### Task requirements
Everything from the line that holds "pink mushroom: 6 -> 7" through the end of the listing below must be retyped word for word, without any pictures.

========================================

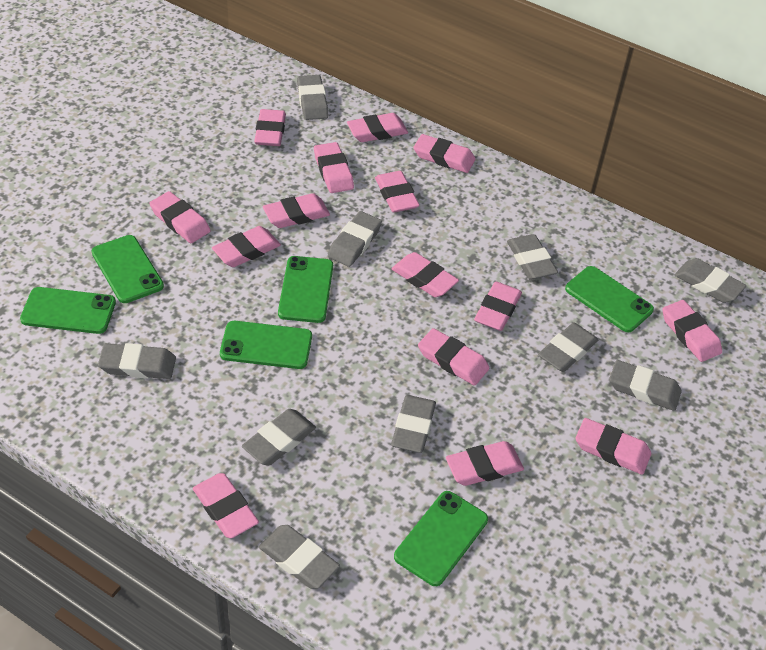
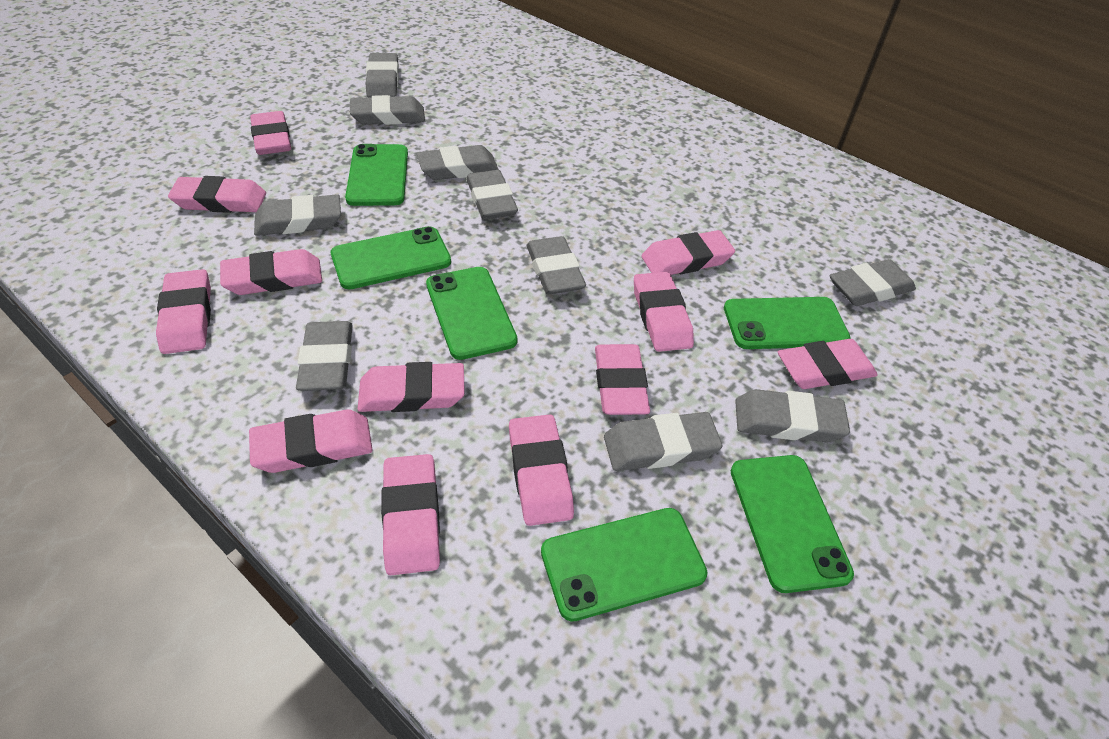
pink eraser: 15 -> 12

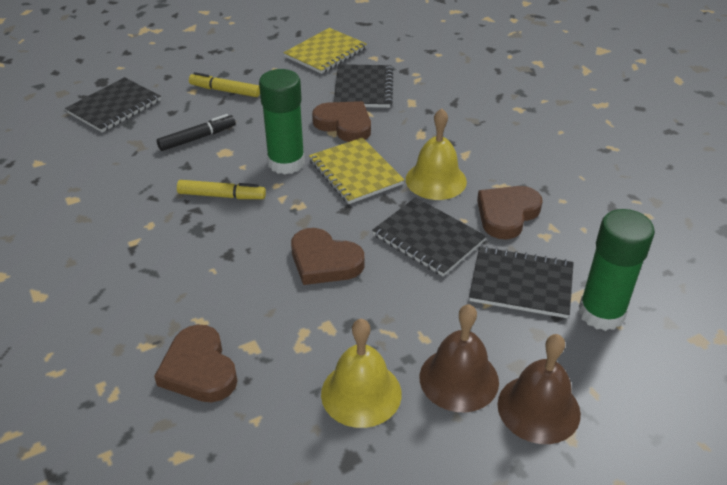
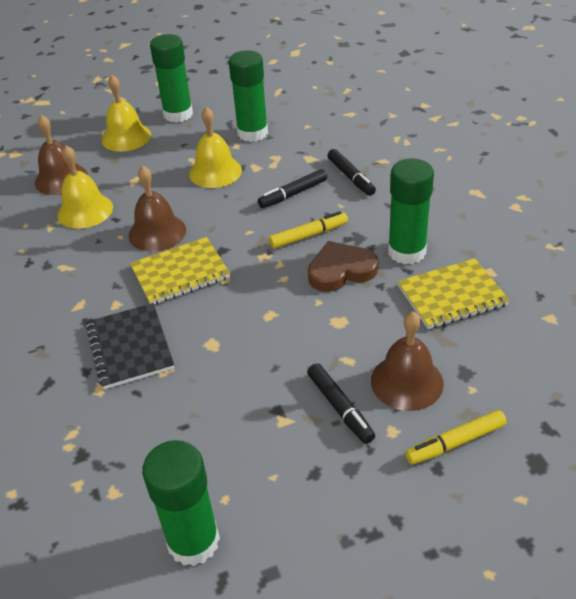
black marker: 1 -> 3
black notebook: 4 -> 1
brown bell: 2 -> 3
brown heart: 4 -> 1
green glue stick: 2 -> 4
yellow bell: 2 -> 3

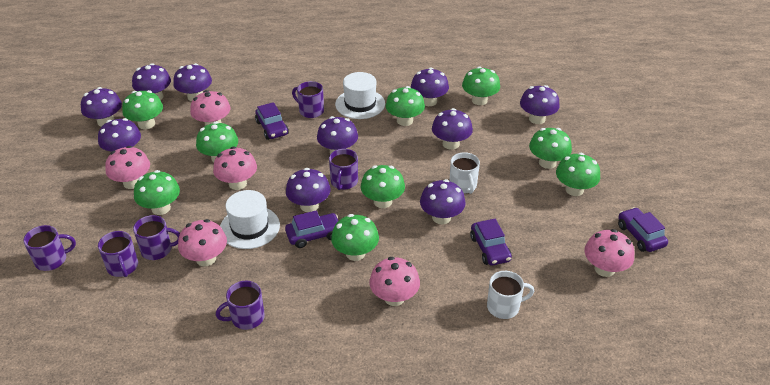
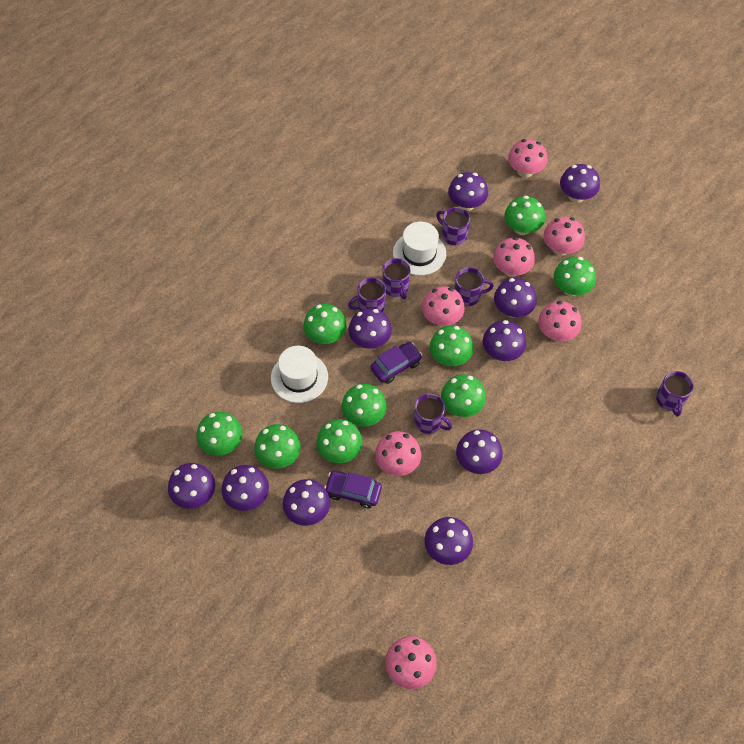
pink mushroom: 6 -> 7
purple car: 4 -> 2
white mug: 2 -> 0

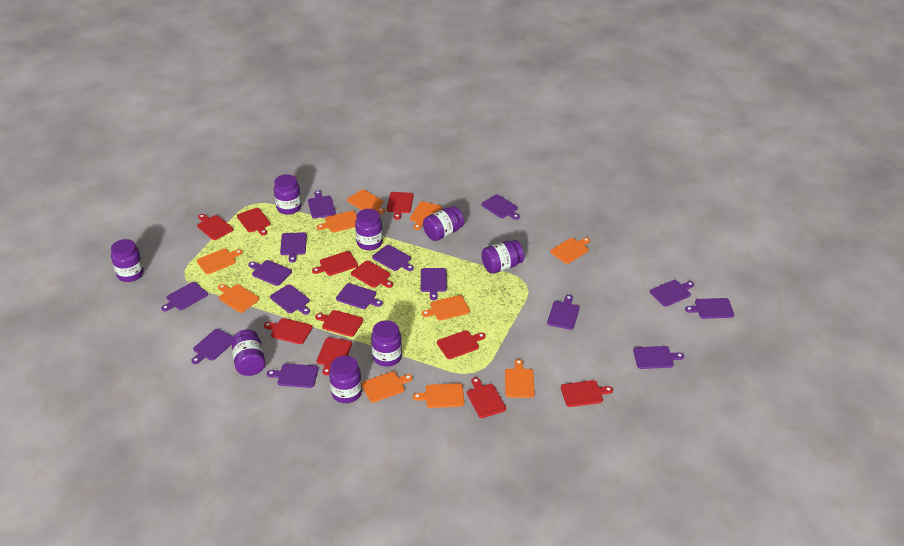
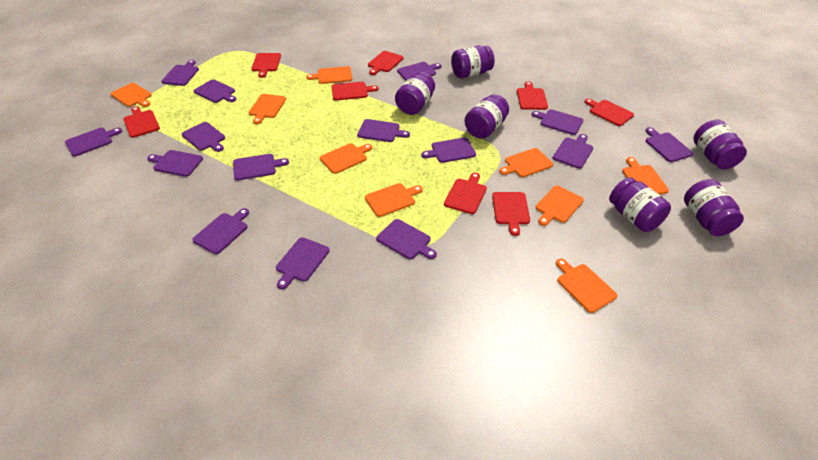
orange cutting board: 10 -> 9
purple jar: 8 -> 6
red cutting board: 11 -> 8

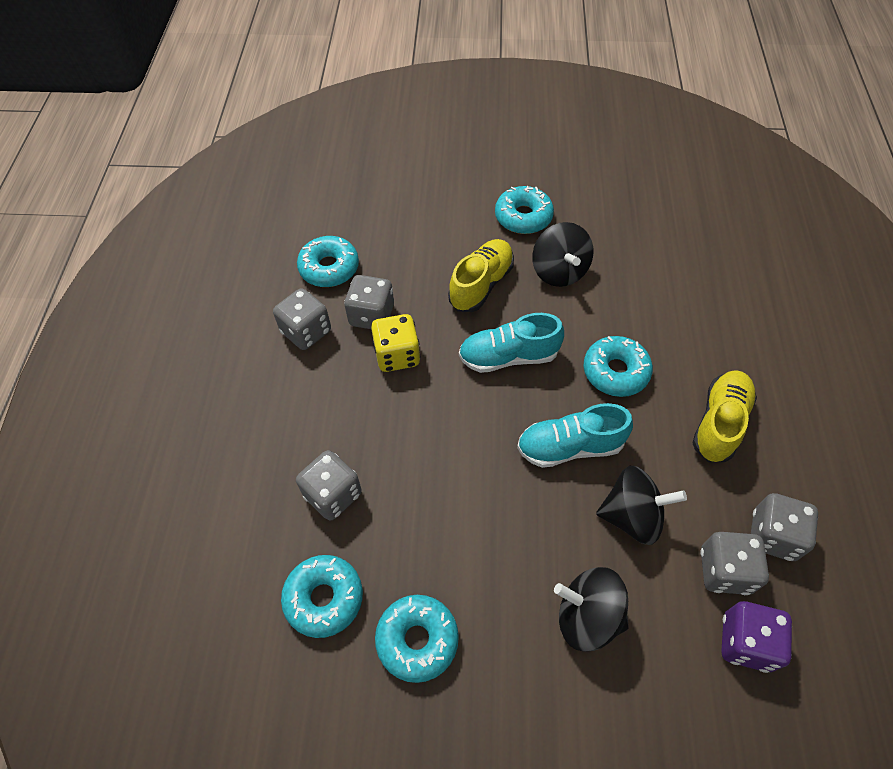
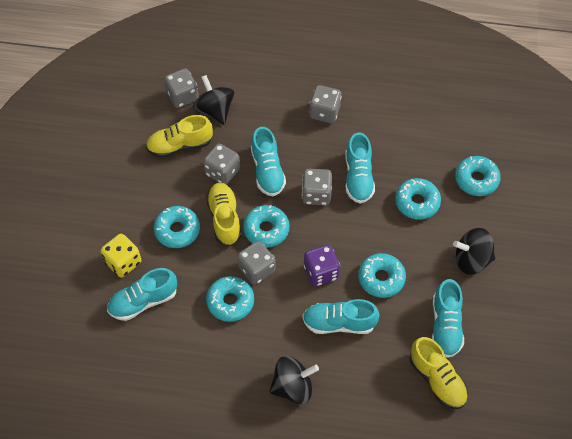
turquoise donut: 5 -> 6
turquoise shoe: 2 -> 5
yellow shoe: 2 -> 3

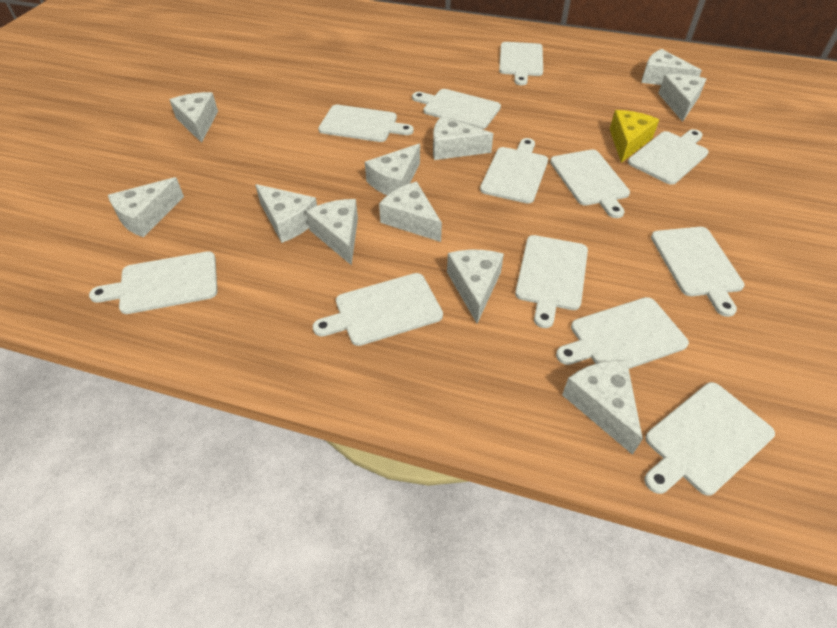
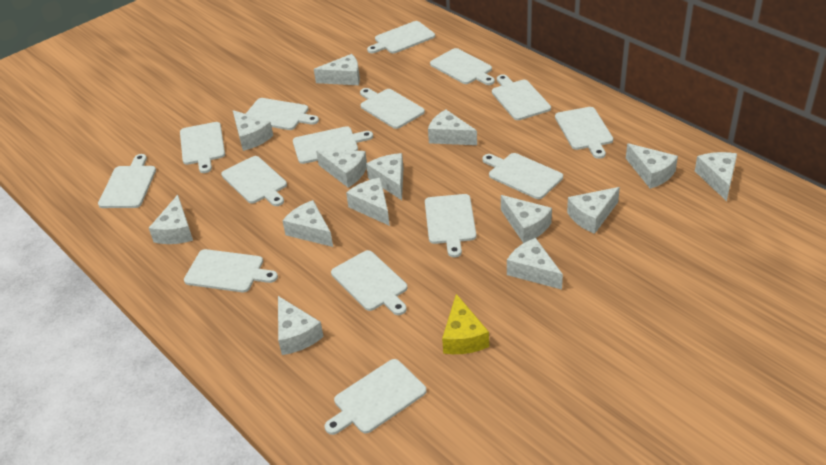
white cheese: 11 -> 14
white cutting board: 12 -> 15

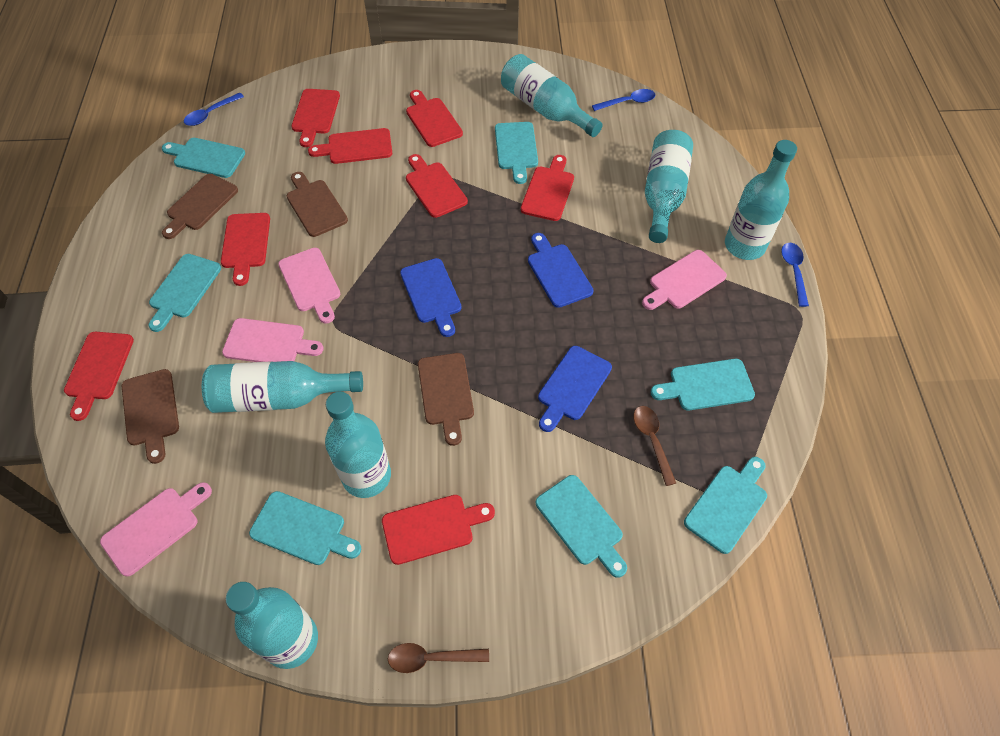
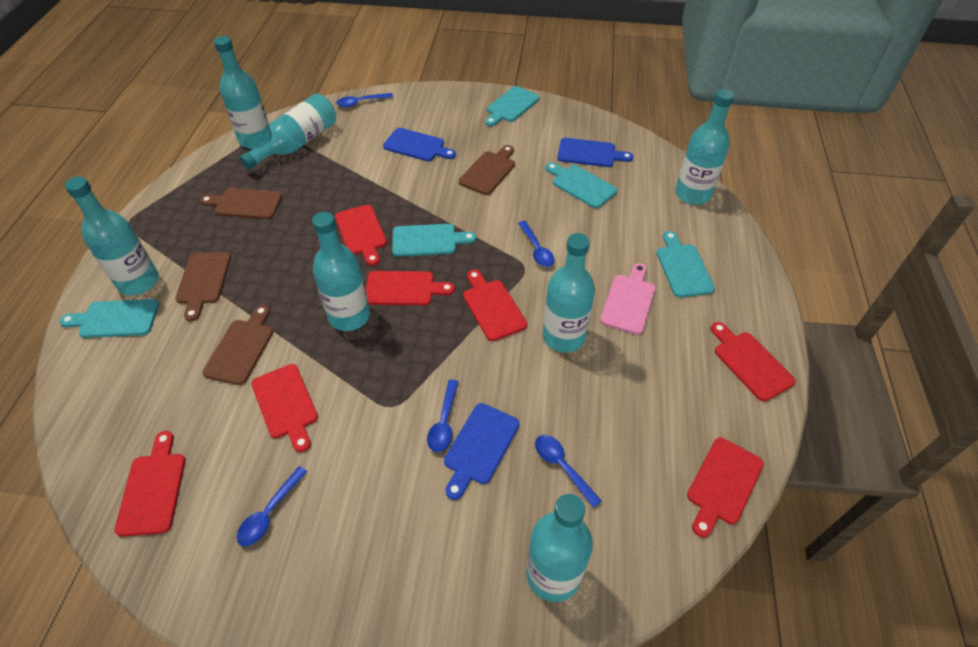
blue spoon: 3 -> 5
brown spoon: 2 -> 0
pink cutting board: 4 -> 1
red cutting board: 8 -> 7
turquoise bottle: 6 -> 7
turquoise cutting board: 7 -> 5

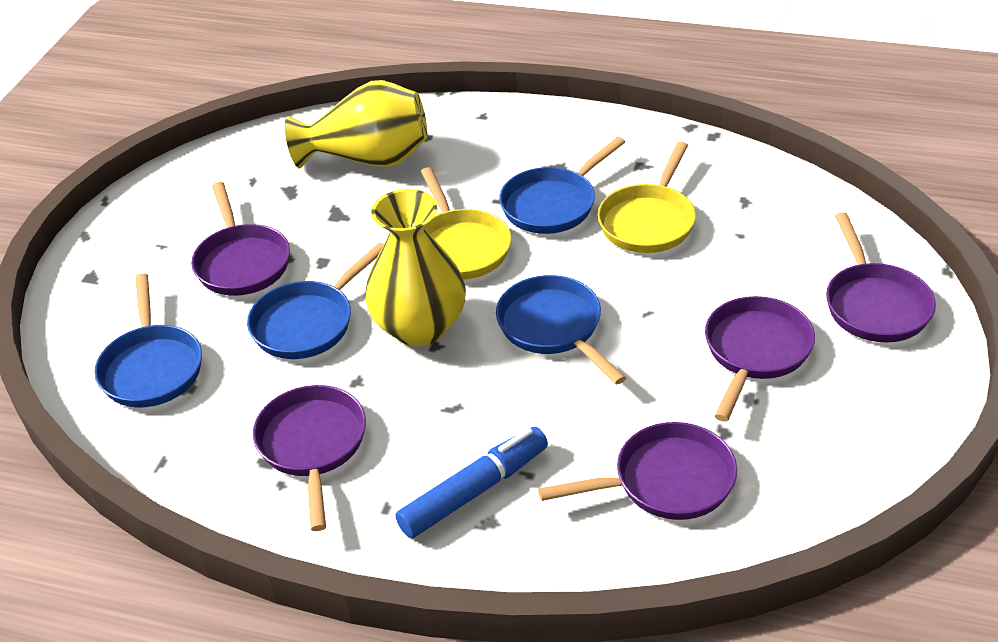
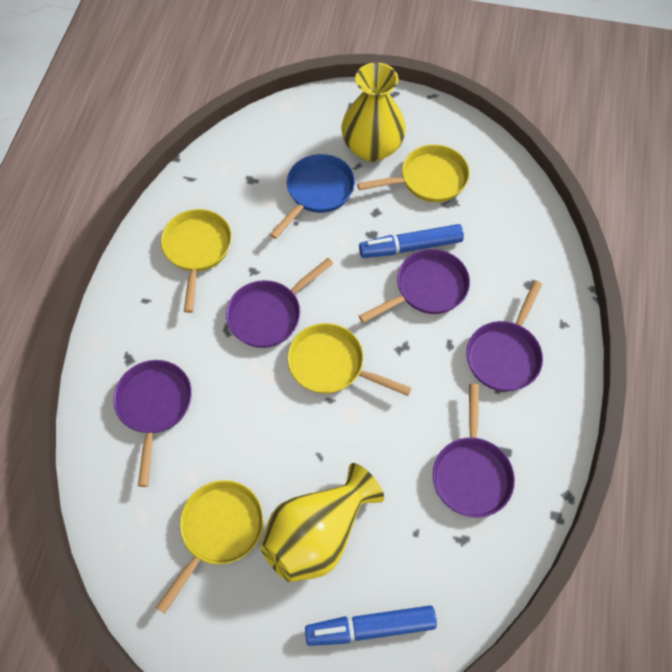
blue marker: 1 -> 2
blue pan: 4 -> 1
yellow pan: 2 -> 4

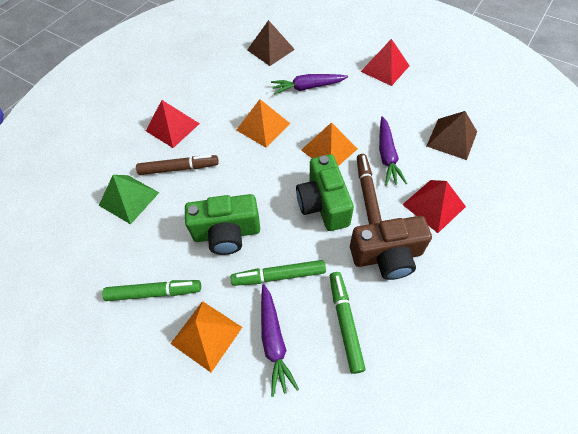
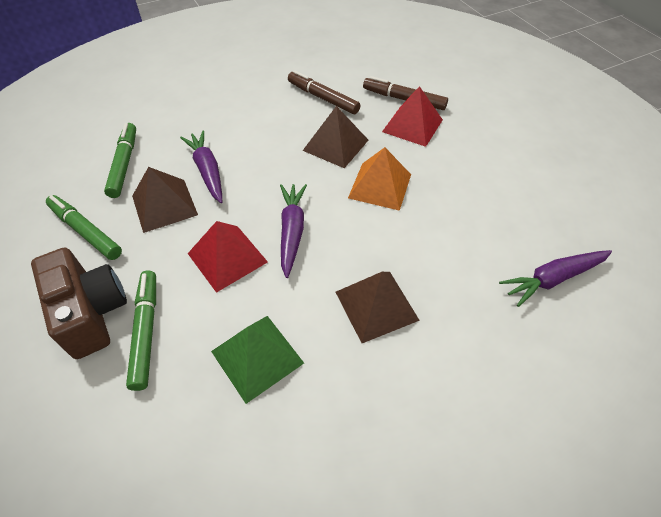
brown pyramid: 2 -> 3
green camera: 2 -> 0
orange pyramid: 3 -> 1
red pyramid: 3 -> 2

========================================

### Answer for the task
pink mushroom: 6 -> 7
purple car: 4 -> 2
white mug: 2 -> 0

orange cutting board: 10 -> 9
purple jar: 8 -> 6
red cutting board: 11 -> 8

turquoise donut: 5 -> 6
turquoise shoe: 2 -> 5
yellow shoe: 2 -> 3

white cheese: 11 -> 14
white cutting board: 12 -> 15

blue spoon: 3 -> 5
brown spoon: 2 -> 0
pink cutting board: 4 -> 1
red cutting board: 8 -> 7
turquoise bottle: 6 -> 7
turquoise cutting board: 7 -> 5

blue marker: 1 -> 2
blue pan: 4 -> 1
yellow pan: 2 -> 4

brown pyramid: 2 -> 3
green camera: 2 -> 0
orange pyramid: 3 -> 1
red pyramid: 3 -> 2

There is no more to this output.